Collected data entries
..........

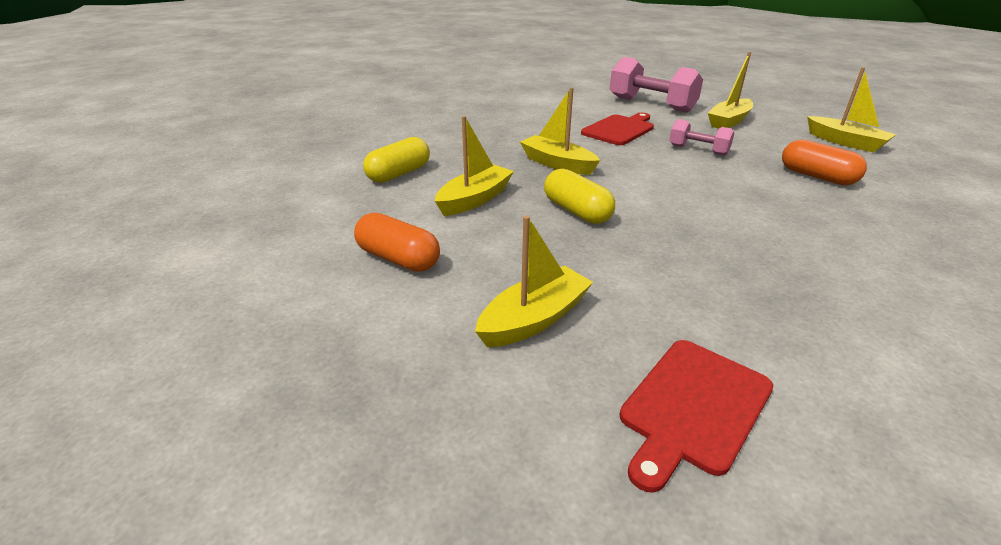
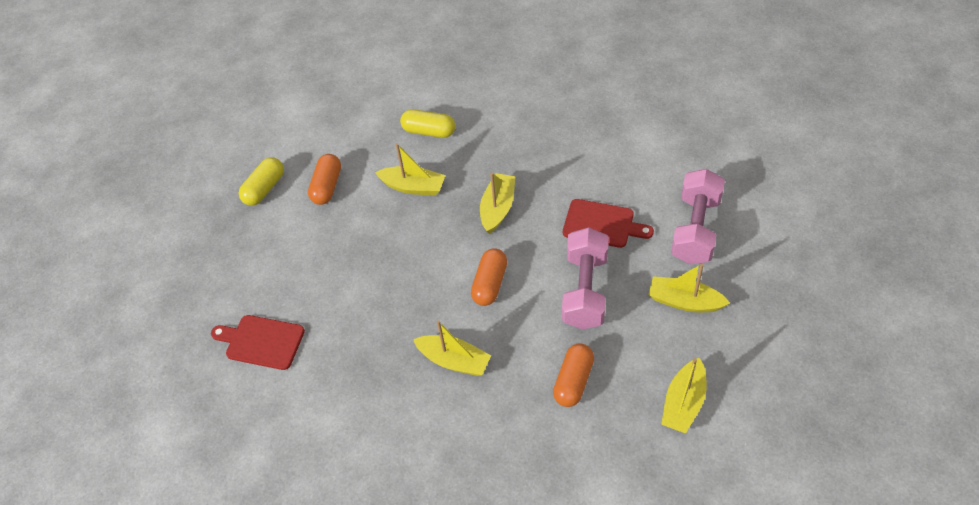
camera: 70 degrees right, 20 degrees up
(534, 319) = (299, 265): yellow boat -> yellow boat (454, 361)
(576, 211) = (425, 244): yellow capsule -> yellow capsule (264, 188)
(665, 188) = (490, 284): none -> orange capsule
(698, 150) = (585, 290): pink dumbbell -> pink dumbbell, size x1.80

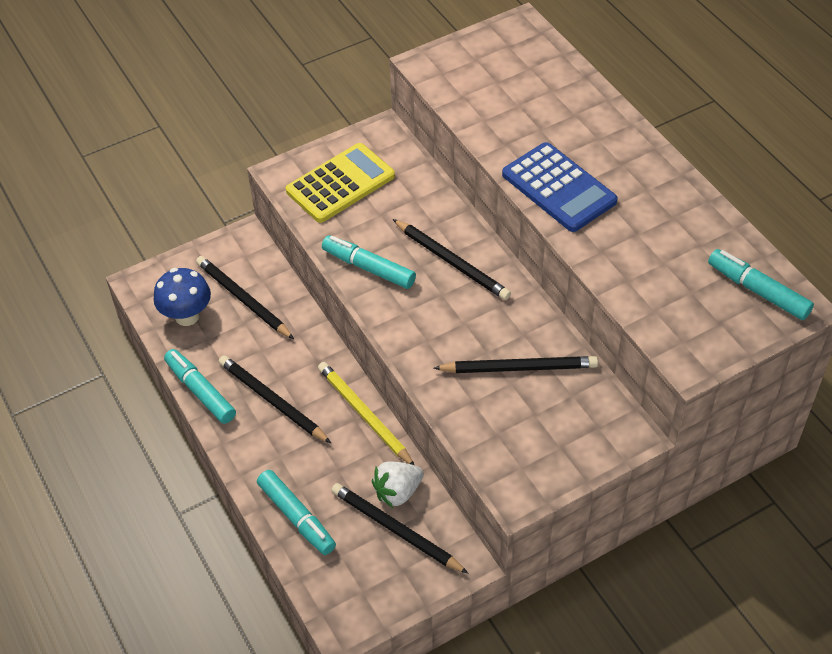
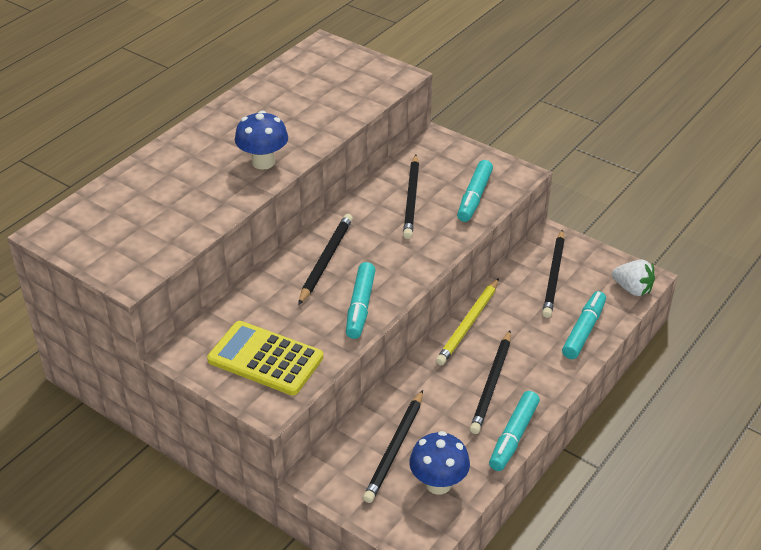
camera: 115 degrees left, 10 degrees down
(397, 492) = (523, 284): white strawberry -> white strawberry (632, 289)
(518, 367) = (412, 199): black pencil -> black pencil turned 150 degrees counterclockwise
(559, 188) = (263, 162): blue calculator -> blue mushroom
(758, 291) = (318, 60): turquoise marker -> turquoise marker (474, 197)

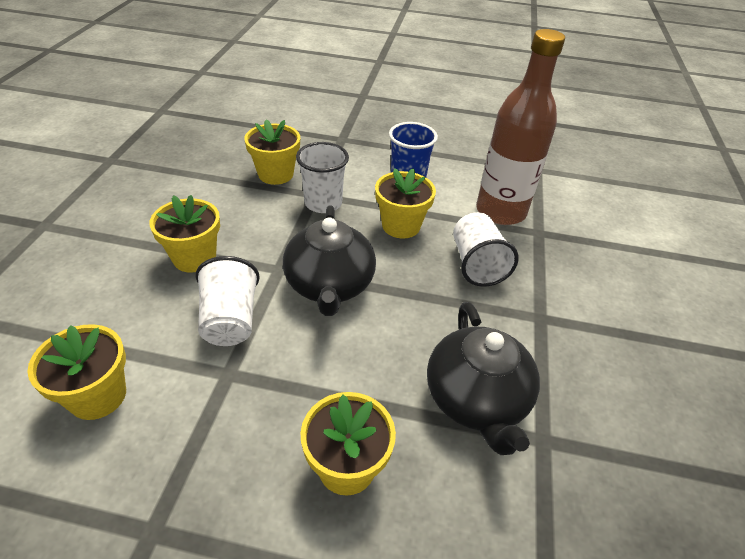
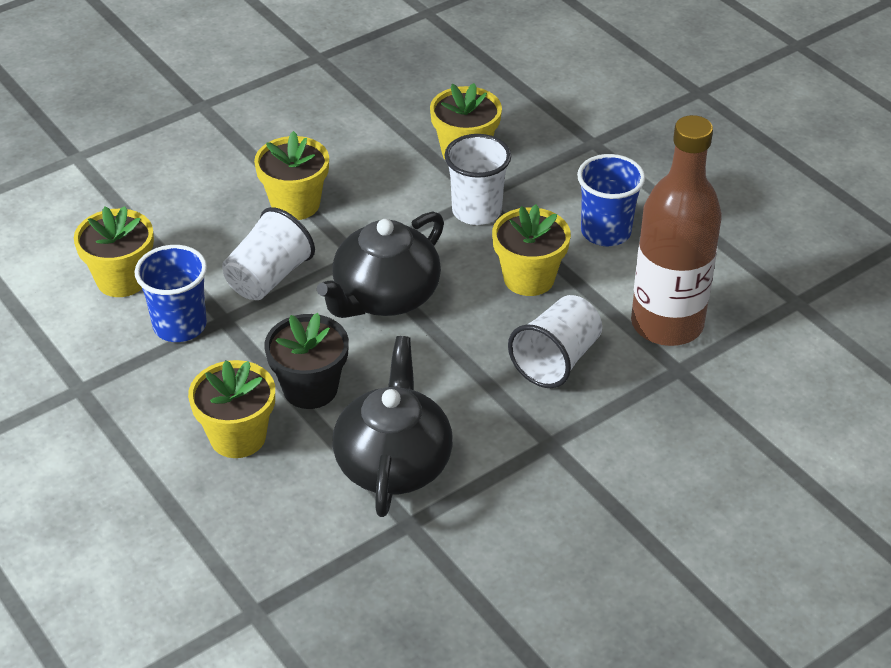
camera: 45 degrees right, 0 degrees up
(194, 403) = (180, 326): none -> blue cup
(356, 385) = (310, 389): none -> black flower pot
(476, 400) = (393, 462): black teapot -> black teapot turned 150 degrees clockwise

..........

Task description: In the answer, the entries should be restated verbatim, with all pictures omitted.

Task answer:
camera: 70 degrees right, 20 degrees up
(534, 319) = (299, 265): yellow boat -> yellow boat (454, 361)
(576, 211) = (425, 244): yellow capsule -> yellow capsule (264, 188)
(665, 188) = (490, 284): none -> orange capsule
(698, 150) = (585, 290): pink dumbbell -> pink dumbbell, size x1.80

camera: 115 degrees left, 10 degrees down
(397, 492) = (523, 284): white strawberry -> white strawberry (632, 289)
(518, 367) = (412, 199): black pencil -> black pencil turned 150 degrees counterclockwise
(559, 188) = (263, 162): blue calculator -> blue mushroom
(758, 291) = (318, 60): turquoise marker -> turquoise marker (474, 197)

camera: 45 degrees right, 0 degrees up
(194, 403) = (180, 326): none -> blue cup
(356, 385) = (310, 389): none -> black flower pot
(476, 400) = (393, 462): black teapot -> black teapot turned 150 degrees clockwise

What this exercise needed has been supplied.